» **Your assignment**
Output every line below as it stands, dropping only the images.

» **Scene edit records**
·····

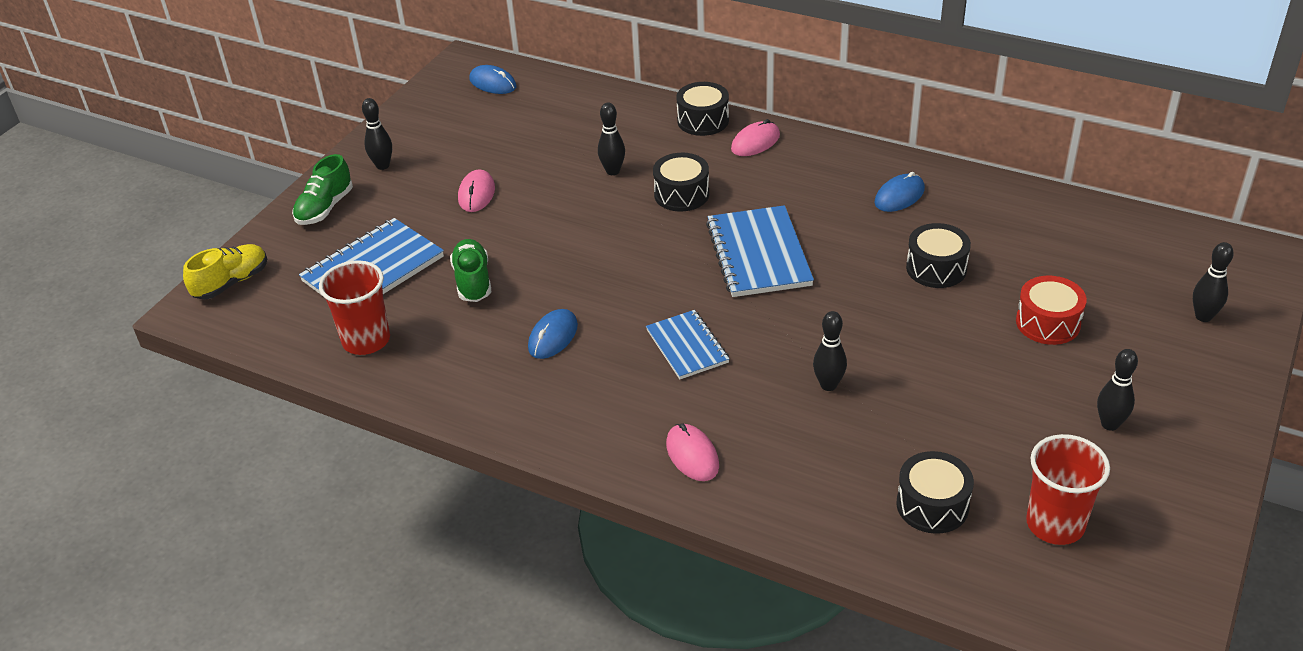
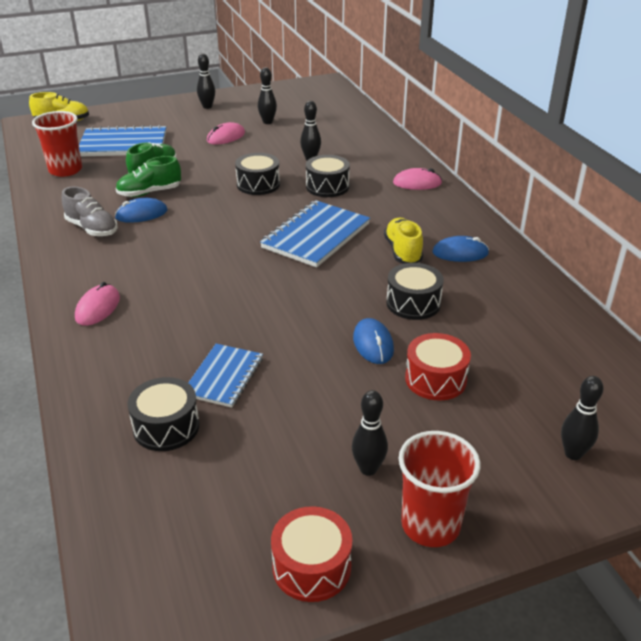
camera: 40 degrees right, 5 degrees down
green shoe [292,154,353,225] -> green shoe moved to [115,156,181,197]
blue mouse [469,65,517,94] -> blue mouse moved to [353,318,394,364]
blue notebook [646,310,729,379] -> blue notebook moved to [188,344,263,408]
black drum [676,82,729,136] -> black drum moved to [235,153,280,195]
black bowling pin [813,311,847,391] -> black bowling pin moved to [258,67,277,124]
red cup [1026,434,1110,545] -> red cup moved to [398,431,481,547]
none -> grey shoe [62,187,118,237]
none -> red drum [271,506,352,602]
none -> yellow shoe [384,218,423,264]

·····

» **Solution to this task**
camera: 40 degrees right, 5 degrees down
green shoe [292,154,353,225] -> green shoe moved to [115,156,181,197]
blue mouse [469,65,517,94] -> blue mouse moved to [353,318,394,364]
blue notebook [646,310,729,379] -> blue notebook moved to [188,344,263,408]
black drum [676,82,729,136] -> black drum moved to [235,153,280,195]
black bowling pin [813,311,847,391] -> black bowling pin moved to [258,67,277,124]
red cup [1026,434,1110,545] -> red cup moved to [398,431,481,547]
none -> grey shoe [62,187,118,237]
none -> red drum [271,506,352,602]
none -> yellow shoe [384,218,423,264]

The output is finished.